* Activity:
Taking the line with "camera: 85 degrees right, 5 degrees down" as the first and the line with "(211, 291) = (107, 299): none -> blue brush" as the last, set down exactly every line in that range from the entries below, and no more.

* Supplied material:

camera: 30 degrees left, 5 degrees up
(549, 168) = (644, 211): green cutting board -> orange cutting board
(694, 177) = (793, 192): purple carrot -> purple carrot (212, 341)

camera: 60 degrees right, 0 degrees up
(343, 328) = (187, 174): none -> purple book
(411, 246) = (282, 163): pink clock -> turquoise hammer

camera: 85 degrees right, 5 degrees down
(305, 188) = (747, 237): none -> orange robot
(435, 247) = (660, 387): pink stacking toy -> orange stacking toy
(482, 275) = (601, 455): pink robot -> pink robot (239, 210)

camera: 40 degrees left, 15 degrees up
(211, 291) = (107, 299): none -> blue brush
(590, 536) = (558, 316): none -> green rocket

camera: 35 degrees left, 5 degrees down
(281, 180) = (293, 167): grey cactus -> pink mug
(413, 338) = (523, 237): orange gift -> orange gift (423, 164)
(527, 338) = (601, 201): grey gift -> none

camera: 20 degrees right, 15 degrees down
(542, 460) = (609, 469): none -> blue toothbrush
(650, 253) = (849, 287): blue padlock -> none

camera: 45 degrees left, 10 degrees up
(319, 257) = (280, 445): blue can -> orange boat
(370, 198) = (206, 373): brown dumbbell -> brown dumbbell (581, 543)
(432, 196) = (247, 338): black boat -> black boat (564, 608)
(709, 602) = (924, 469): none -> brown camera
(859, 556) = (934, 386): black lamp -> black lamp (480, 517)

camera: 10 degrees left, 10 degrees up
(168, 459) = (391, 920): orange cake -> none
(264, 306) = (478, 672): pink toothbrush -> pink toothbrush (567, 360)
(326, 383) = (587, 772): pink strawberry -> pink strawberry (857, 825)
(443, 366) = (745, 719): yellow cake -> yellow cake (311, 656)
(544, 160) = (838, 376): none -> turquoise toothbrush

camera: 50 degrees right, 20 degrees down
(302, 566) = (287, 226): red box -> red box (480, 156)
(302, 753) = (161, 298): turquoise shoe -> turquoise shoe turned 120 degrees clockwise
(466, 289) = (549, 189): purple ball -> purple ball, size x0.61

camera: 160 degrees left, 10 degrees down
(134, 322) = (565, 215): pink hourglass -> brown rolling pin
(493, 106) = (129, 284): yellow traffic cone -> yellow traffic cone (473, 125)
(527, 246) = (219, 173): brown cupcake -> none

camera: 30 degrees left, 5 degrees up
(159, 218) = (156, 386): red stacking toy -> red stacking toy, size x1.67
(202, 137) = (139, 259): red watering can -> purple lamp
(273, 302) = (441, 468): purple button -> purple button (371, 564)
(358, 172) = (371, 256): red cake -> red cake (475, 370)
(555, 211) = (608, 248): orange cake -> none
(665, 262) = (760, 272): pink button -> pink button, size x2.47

* Output of the exercise:
camera: 85 degrees right, 5 degrees down
(305, 188) = (747, 237): none -> orange robot
(435, 247) = (660, 387): pink stacking toy -> orange stacking toy
(482, 275) = (601, 455): pink robot -> pink robot (239, 210)

camera: 40 degrees left, 15 degrees up
(211, 291) = (107, 299): none -> blue brush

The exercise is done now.